### WHAT YOU NEED TO DO:
From the line that contains "white plate J1:J2" through the closing line of the entries, write out each line exactly; pictures stay out.

### Object change descriptions:
=====

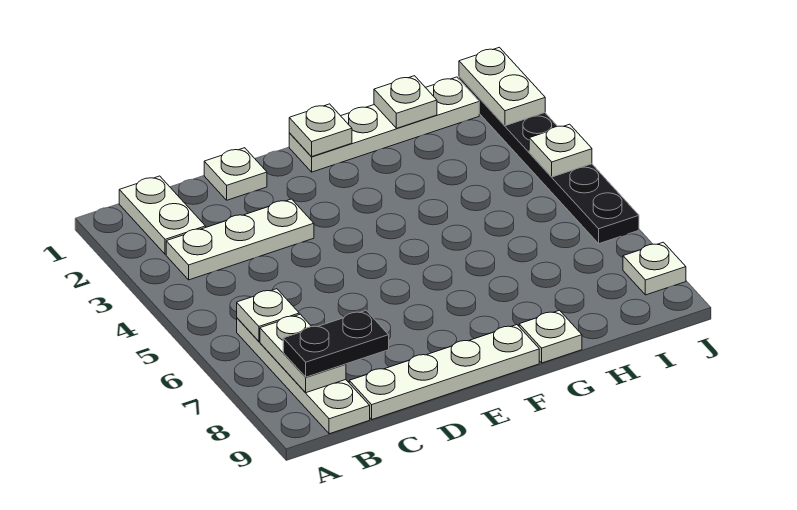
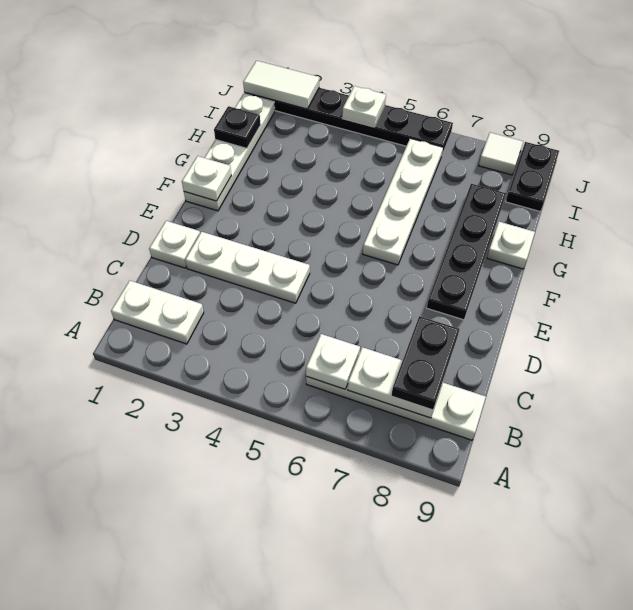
white plate B3:D3 level 1 -> white plate D2:D4 level 1
white plate C9:F9 level 1 -> white plate F6:I6 level 1
none -> black plate E8:H8 level 1
white plate H1 level 2 -> black plate H1 level 2
none -> black plate I9:J9 level 1
white plate J1:J2 level 2 -> white tile J1:J2 level 2
white plate J8 level 1 -> white tile J8 level 1

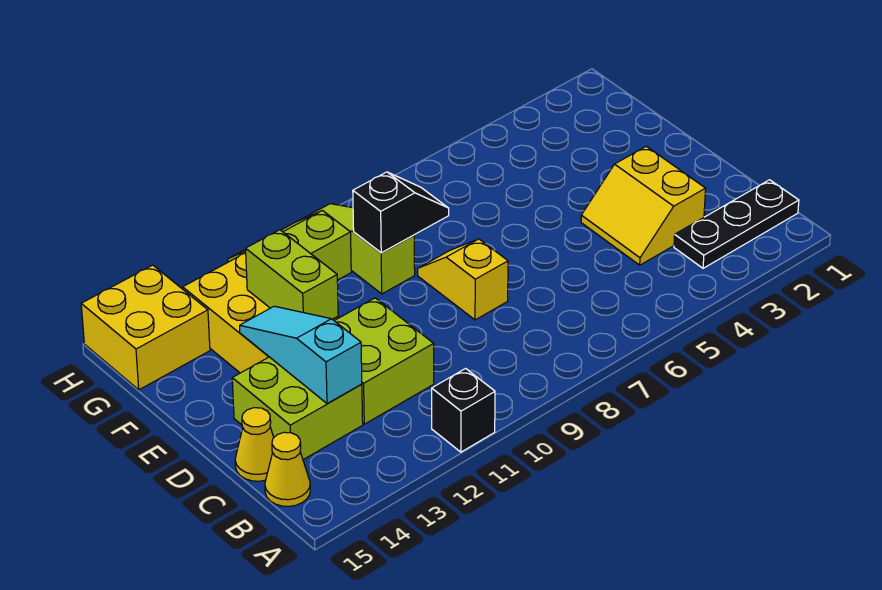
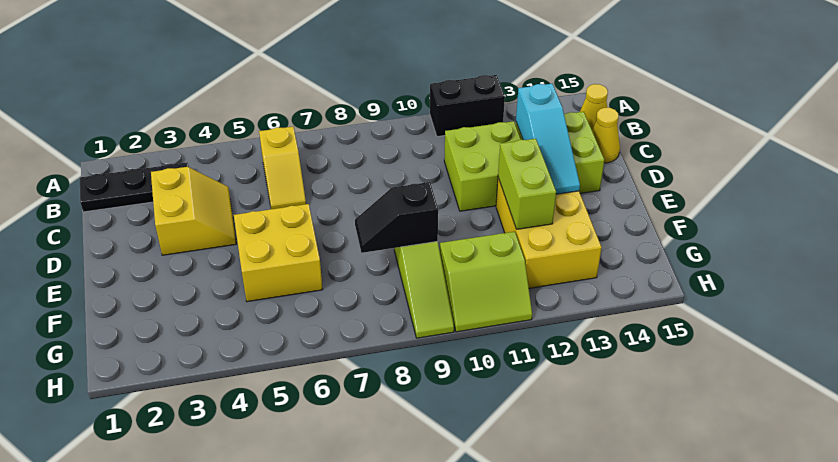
black brick A11 level 1 -> black brick A11:A12 level 1
yellow slope D8:E8 level 1 top D -> yellow slope B6:C6 level 1 top B
yellow brick G14:H15 level 1 -> yellow brick E5:F6 level 1

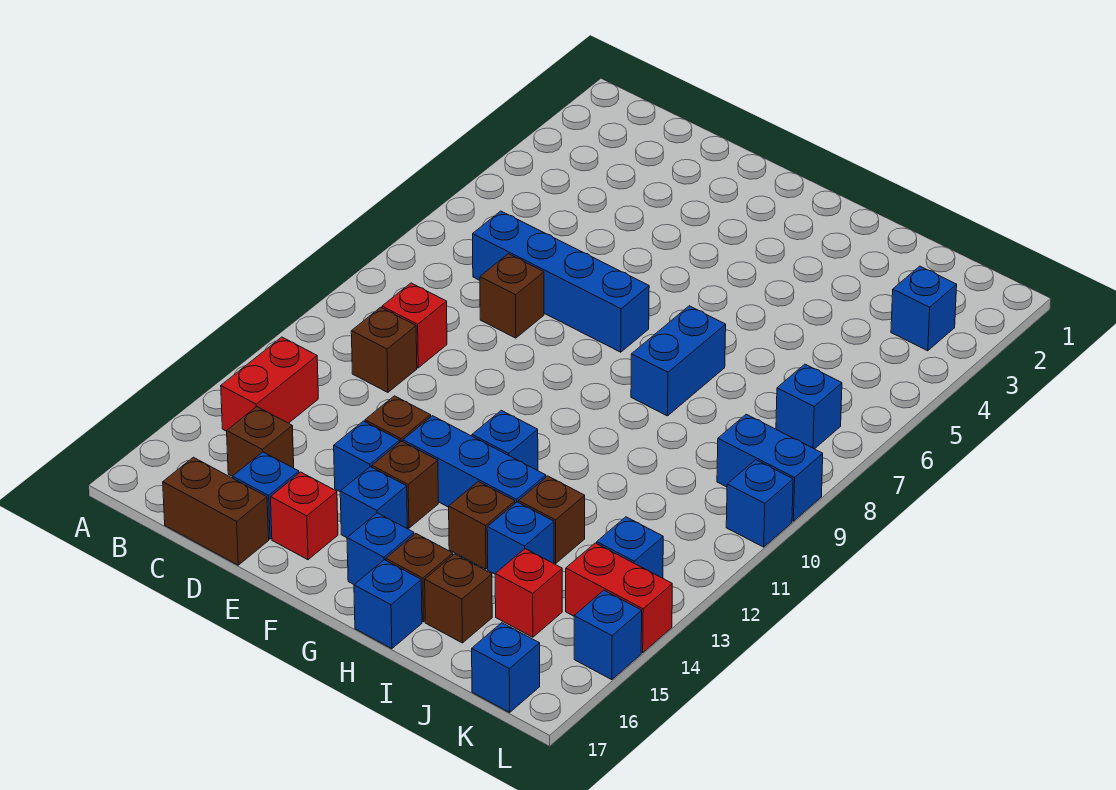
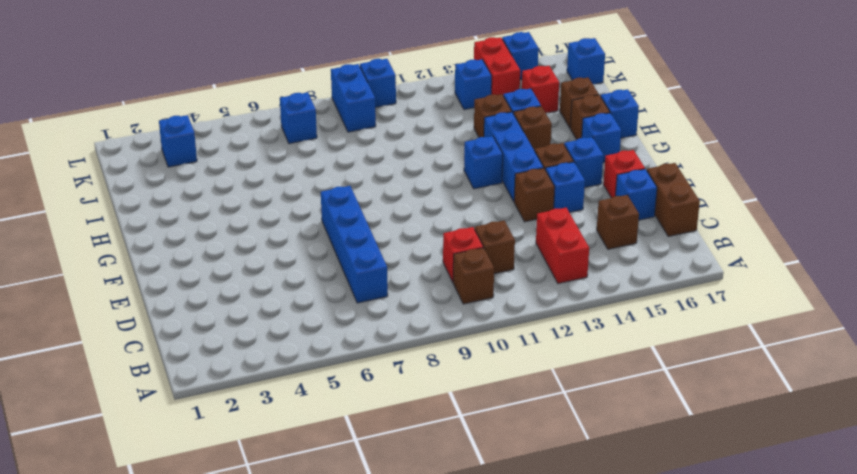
red brick B13:B14 level 1 -> red brick B13:C13 level 1
brown brick D8 level 1 -> brown brick B10 level 1
blue brick H7:H8 level 1 -> none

=====

### FINISHED TASK:
white plate J1:J2 level 2 -> white tile J1:J2 level 2
white plate J8 level 1 -> white tile J8 level 1

black brick A11 level 1 -> black brick A11:A12 level 1
yellow slope D8:E8 level 1 top D -> yellow slope B6:C6 level 1 top B
yellow brick G14:H15 level 1 -> yellow brick E5:F6 level 1

red brick B13:B14 level 1 -> red brick B13:C13 level 1
brown brick D8 level 1 -> brown brick B10 level 1
blue brick H7:H8 level 1 -> none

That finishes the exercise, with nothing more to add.